## EXERCISE INPUT
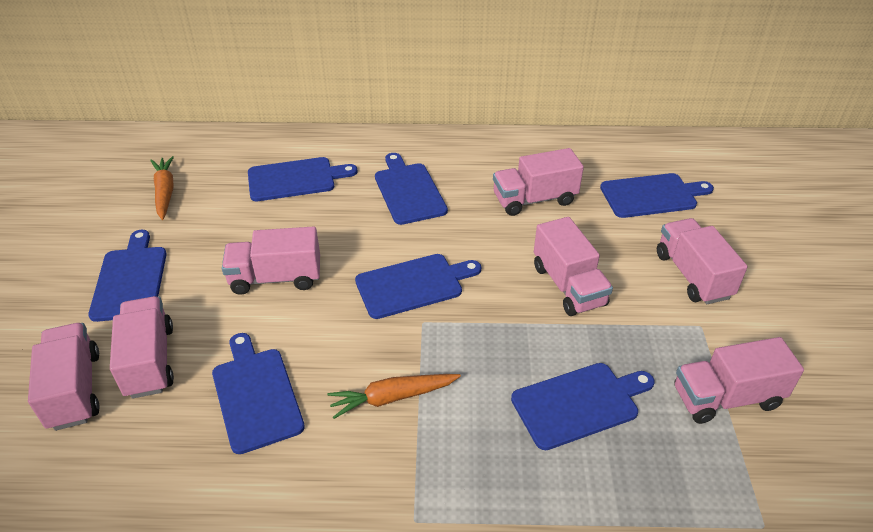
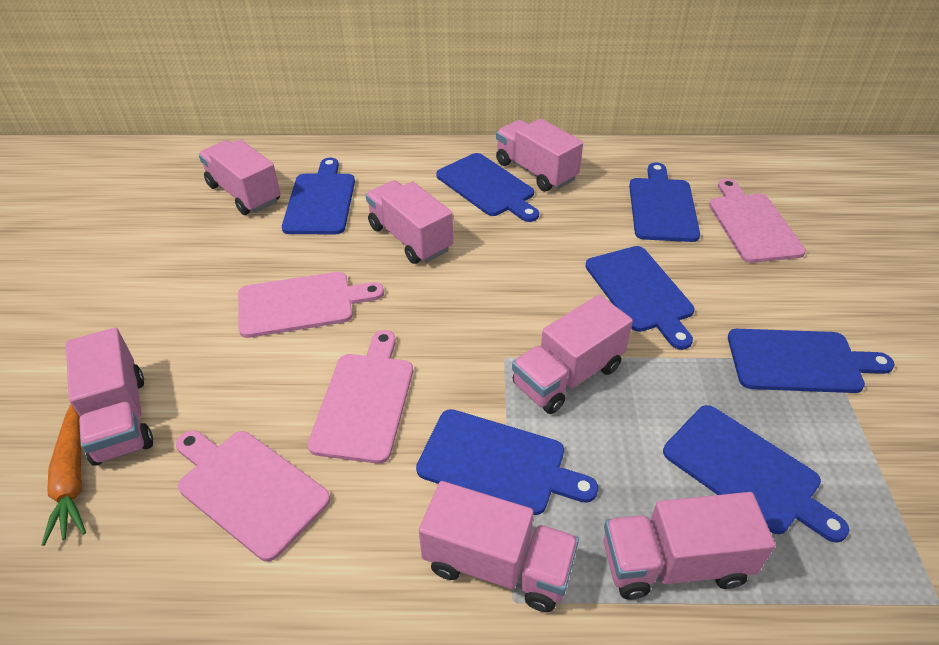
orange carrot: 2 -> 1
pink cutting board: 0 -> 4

* * *

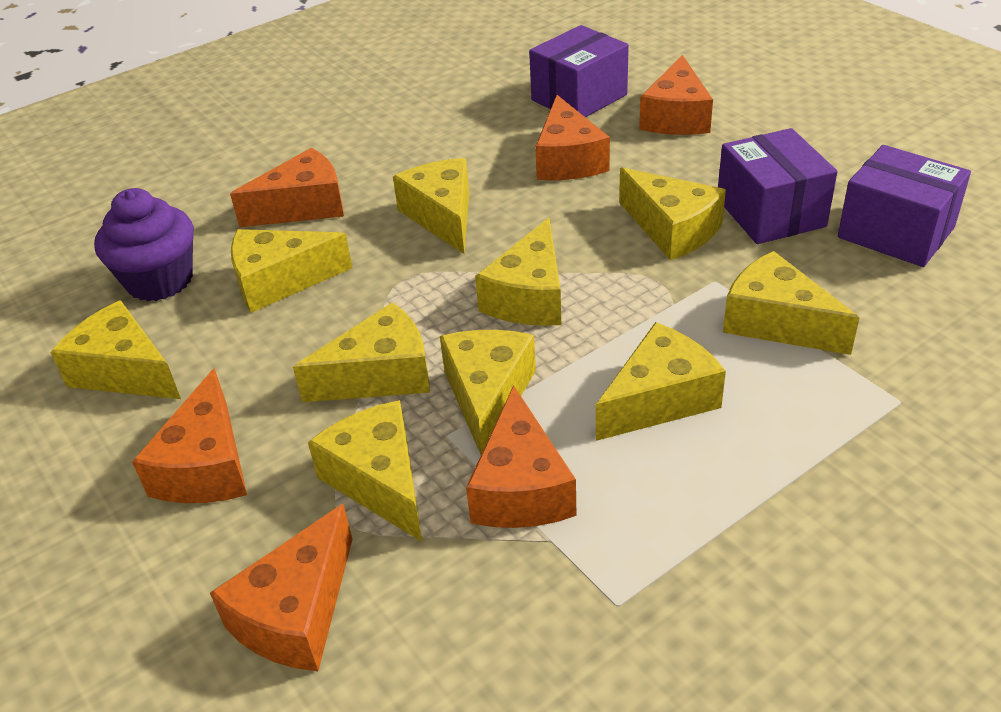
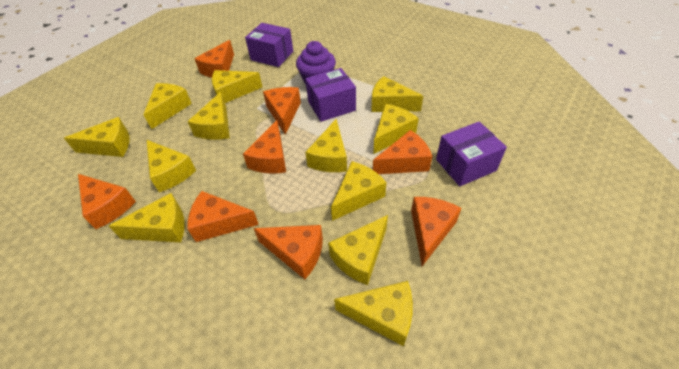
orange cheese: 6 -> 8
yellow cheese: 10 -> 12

## TASK DETAILS
Track down every line in the entries that includes the string "cheese", and copy it.

## FINISHED TASK
orange cheese: 6 -> 8
yellow cheese: 10 -> 12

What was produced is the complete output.